_Working data_.
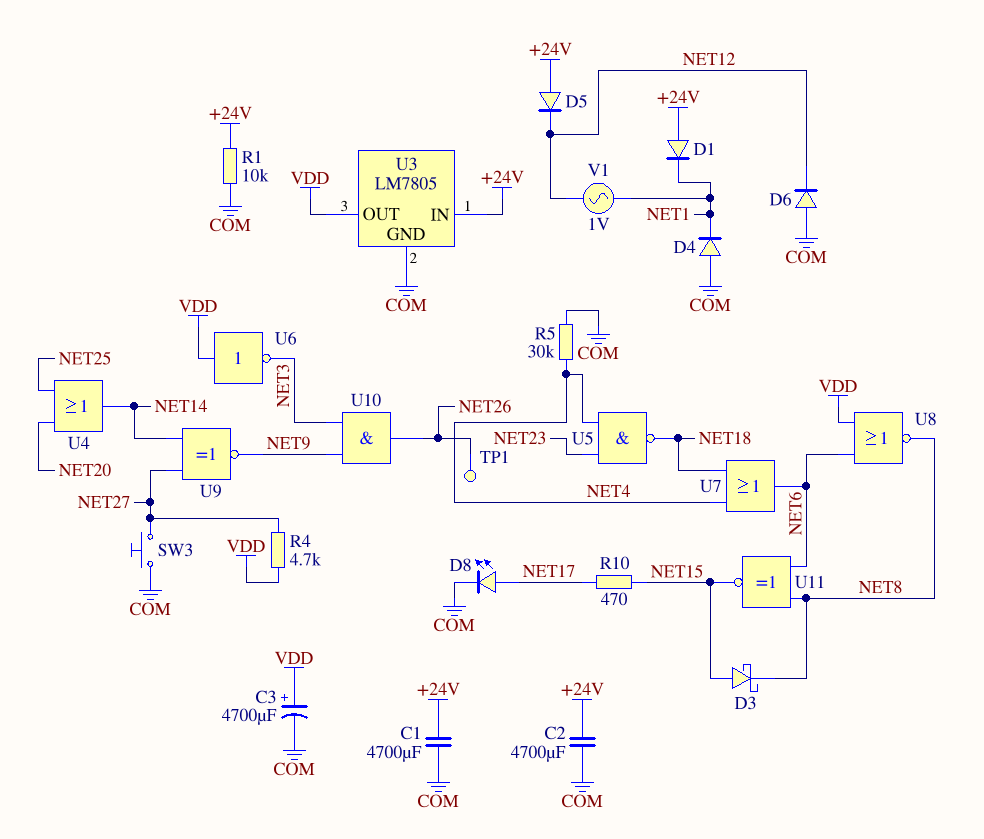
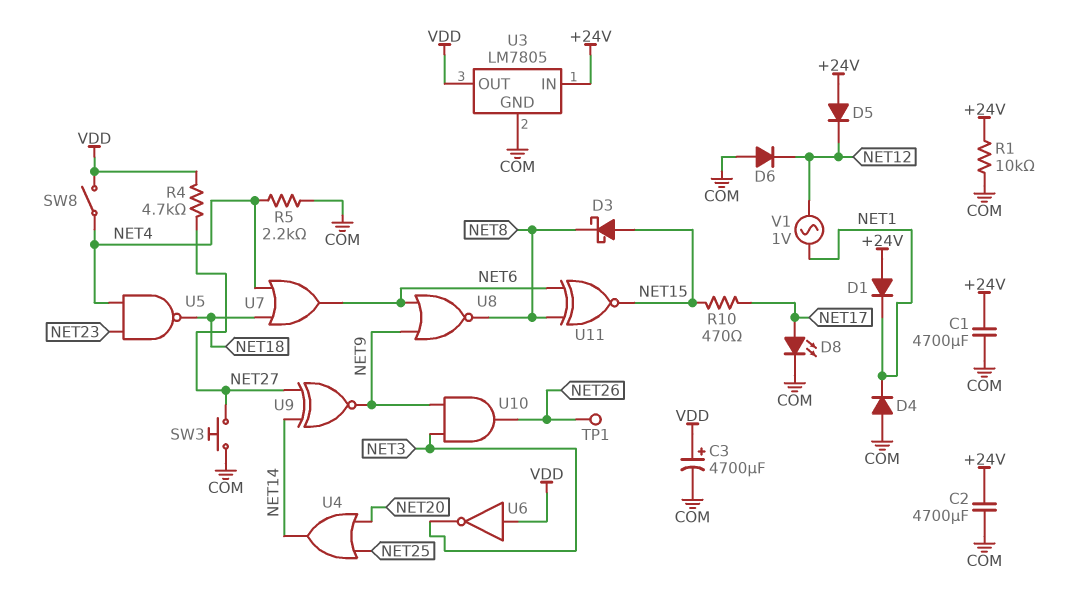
R5: 30k (COM, NET4) -> 2.2k (COM, NET4)
SW8: none -> switch (NET4, VDD)
U8: NOR (in NET6, in VDD, out NET8) -> NOR (in NET6, in NET9, out NET8)

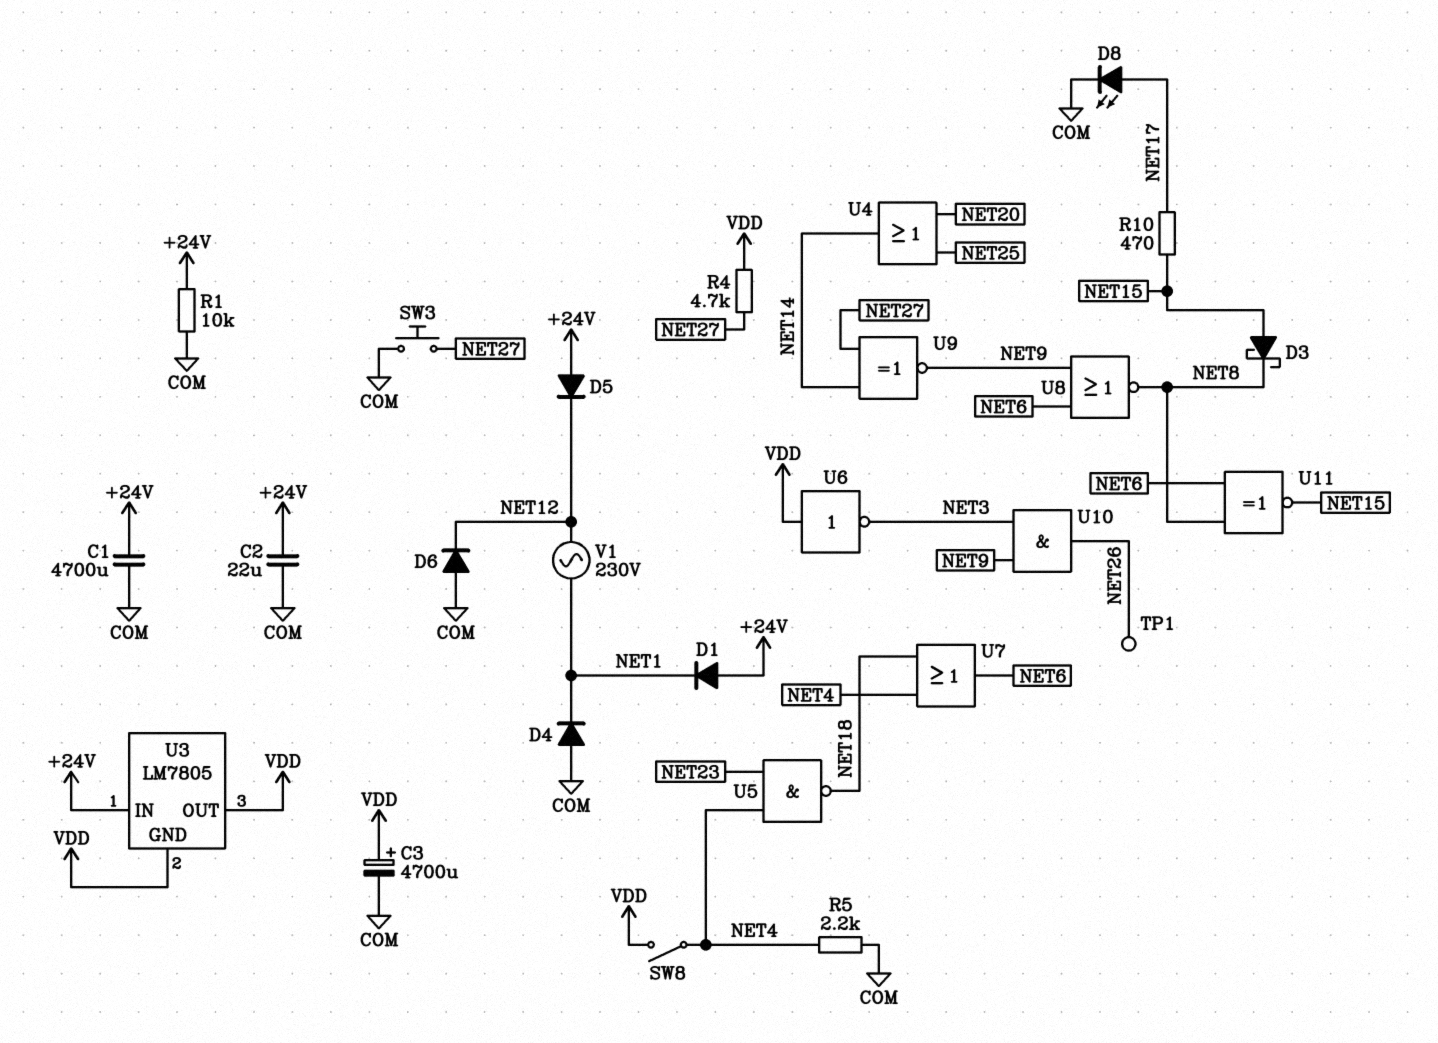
C2: 4700uF (+24V, COM) -> 22uF (+24V, COM)
U3 pin GND: COM -> VDD
V1: AC 1V (NET1, NET12) -> AC 230V (NET1, NET12)

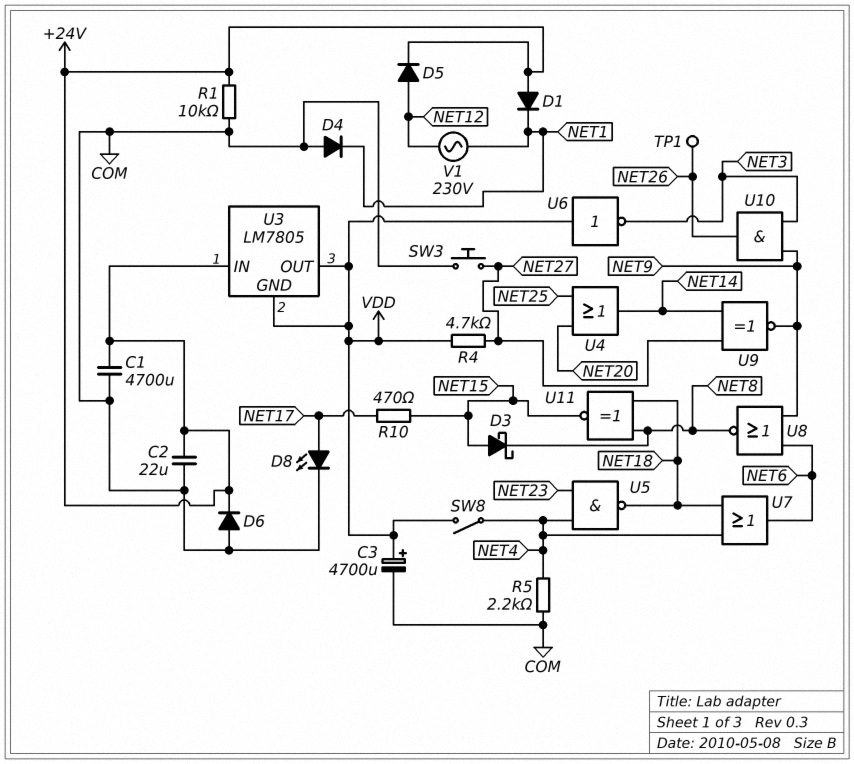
D5: diode (A +24V, K NET12) -> diode (A NET12, K +24V)
D6: diode (A COM, K NET12) -> diode (A COM, K +24V)
U11: XNOR (in NET6, in NET8, out NET15) -> XNOR (in NET8, in NET18, out NET15)

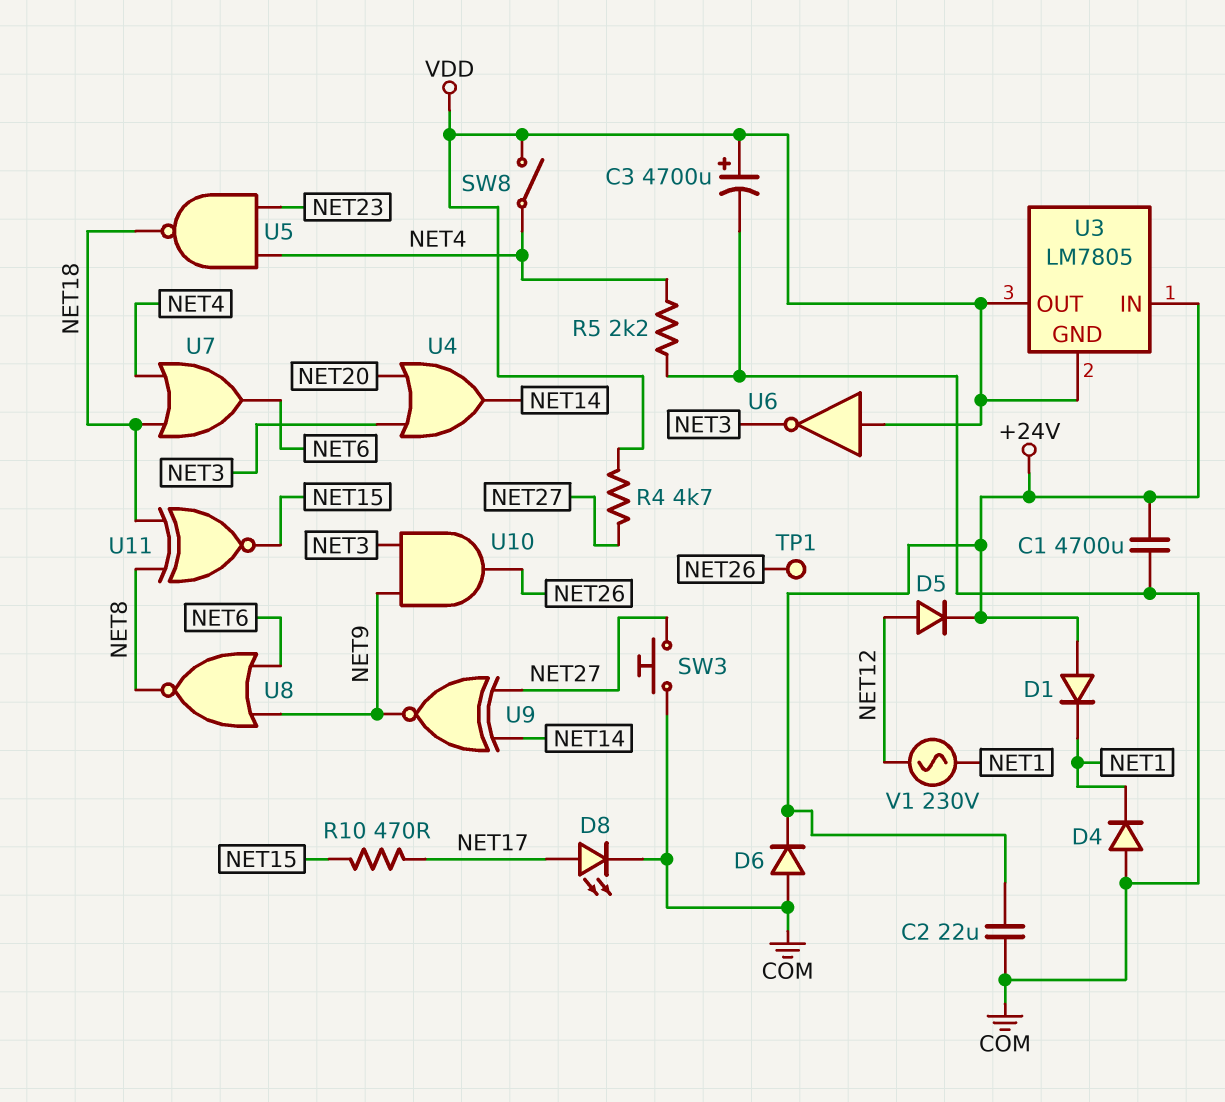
D3: schottky (A NET15, K NET8) -> none
R1: 10k (+24V, COM) -> none
U4: OR (in NET20, in NET25, out NET14) -> OR (in NET3, in NET20, out NET14)

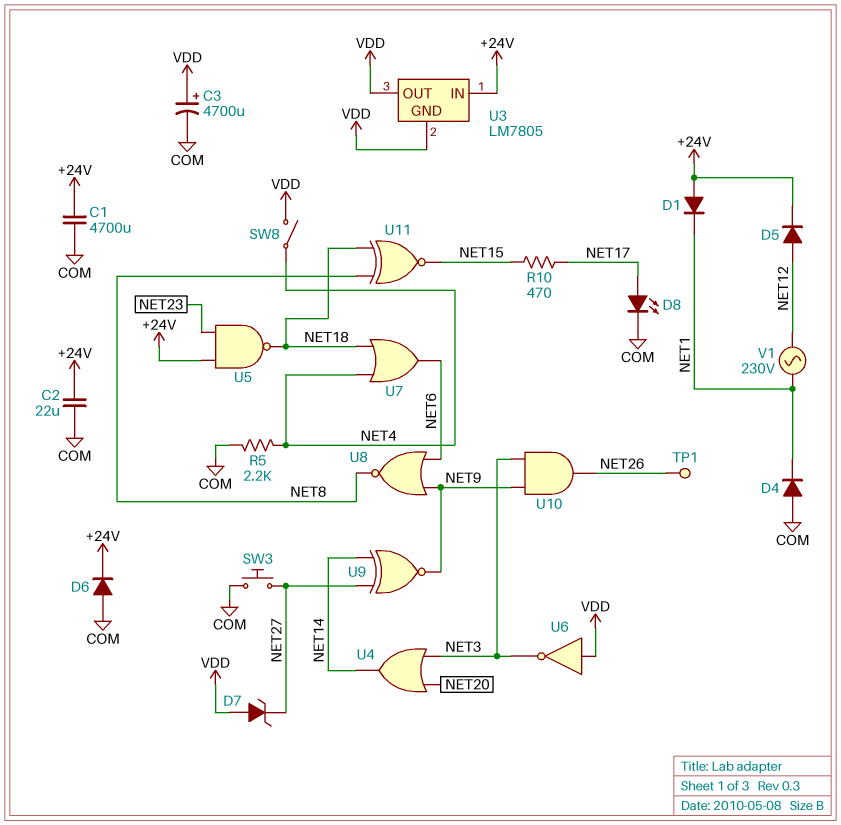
D7: none -> zener (A VDD, K NET27)
R4: 4.7k (NET27, VDD) -> none
U5: NAND (in NET4, in NET23, out NET18) -> NAND (in +24V, in NET23, out NET18)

_What is needed_.
Every line that contains the string "none" should be returned from the data.

_Solution_.
SW8: none -> switch (NET4, VDD)
D3: schottky (A NET15, K NET8) -> none
R1: 10k (+24V, COM) -> none
D7: none -> zener (A VDD, K NET27)
R4: 4.7k (NET27, VDD) -> none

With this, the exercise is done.